--- Source material ---

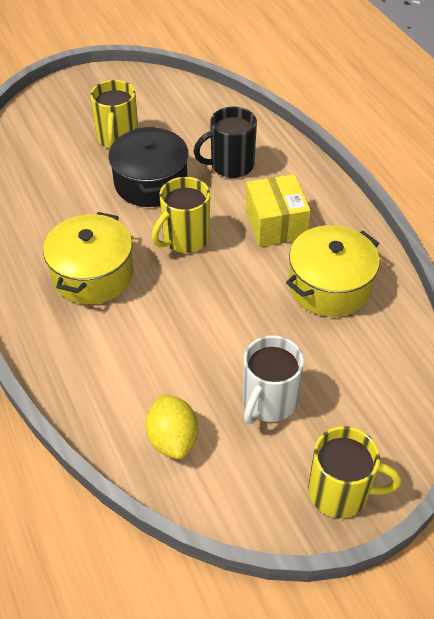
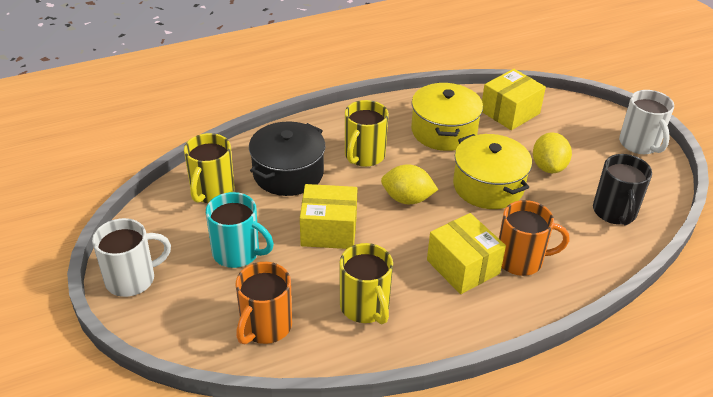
orange mug: none = 0 -> [236,262,292,345] [499,200,569,276] = 2
turquoise mug: none = 0 -> [206,192,274,268] = 1
white mug: [243,335,304,424] = 1 -> [92,218,171,297] [619,90,674,154] = 2
yellow box: [246,174,311,247] = 1 -> [300,184,358,249] [427,213,506,294] [482,69,546,130] = 3
yellow lemon: [145,394,198,459] = 1 -> [381,164,438,204] [533,132,572,173] = 2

---

Assignment -
Start at the first line and set down all of the data exactly, passing over the pictures.

Output for this exercise -
orange mug: none = 0 -> [236,262,292,345] [499,200,569,276] = 2
turquoise mug: none = 0 -> [206,192,274,268] = 1
white mug: [243,335,304,424] = 1 -> [92,218,171,297] [619,90,674,154] = 2
yellow box: [246,174,311,247] = 1 -> [300,184,358,249] [427,213,506,294] [482,69,546,130] = 3
yellow lemon: [145,394,198,459] = 1 -> [381,164,438,204] [533,132,572,173] = 2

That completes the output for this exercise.